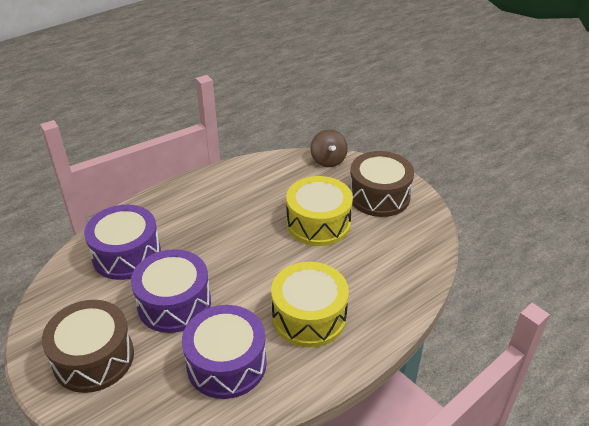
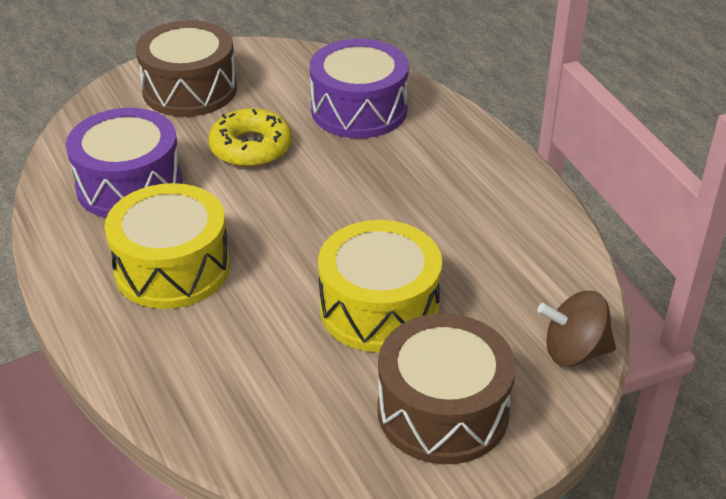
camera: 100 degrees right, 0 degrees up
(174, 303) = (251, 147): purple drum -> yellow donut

---

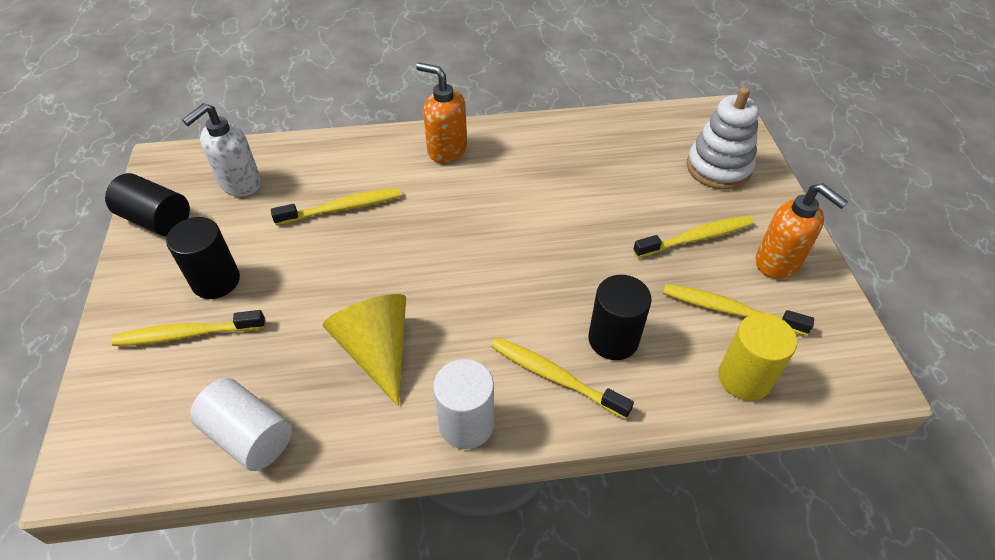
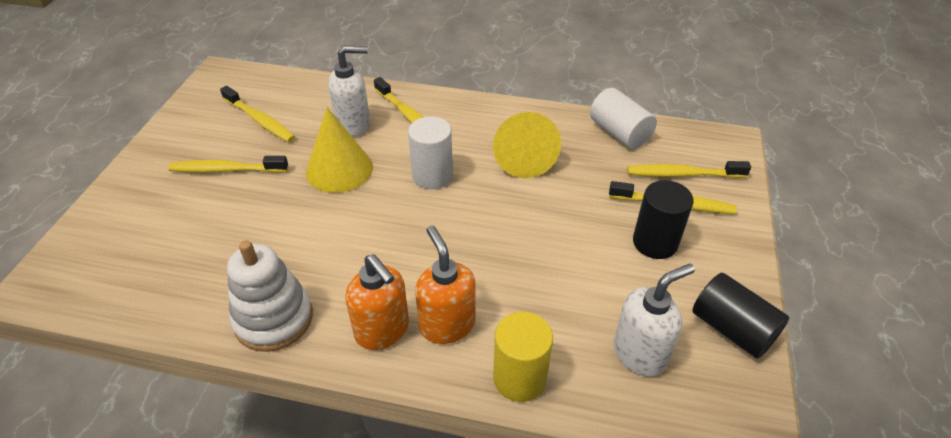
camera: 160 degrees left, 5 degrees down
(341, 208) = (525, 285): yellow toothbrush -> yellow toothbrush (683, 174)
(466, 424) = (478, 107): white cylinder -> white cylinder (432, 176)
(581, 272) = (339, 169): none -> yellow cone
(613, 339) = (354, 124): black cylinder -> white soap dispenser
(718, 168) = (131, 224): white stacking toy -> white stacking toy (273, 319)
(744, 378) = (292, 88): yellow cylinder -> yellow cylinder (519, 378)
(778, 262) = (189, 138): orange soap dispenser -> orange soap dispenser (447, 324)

__Problem to work on__. Everything starting at the line containing "(581, 272) = (339, 169): none -> yellow cone" and ending at the line containing "(778, 262) = (189, 138): orange" in the records above should be repeated exactly, and only that.

__Task response__.
(581, 272) = (339, 169): none -> yellow cone
(613, 339) = (354, 124): black cylinder -> white soap dispenser
(718, 168) = (131, 224): white stacking toy -> white stacking toy (273, 319)
(744, 378) = (292, 88): yellow cylinder -> yellow cylinder (519, 378)
(778, 262) = (189, 138): orange soap dispenser -> orange soap dispenser (447, 324)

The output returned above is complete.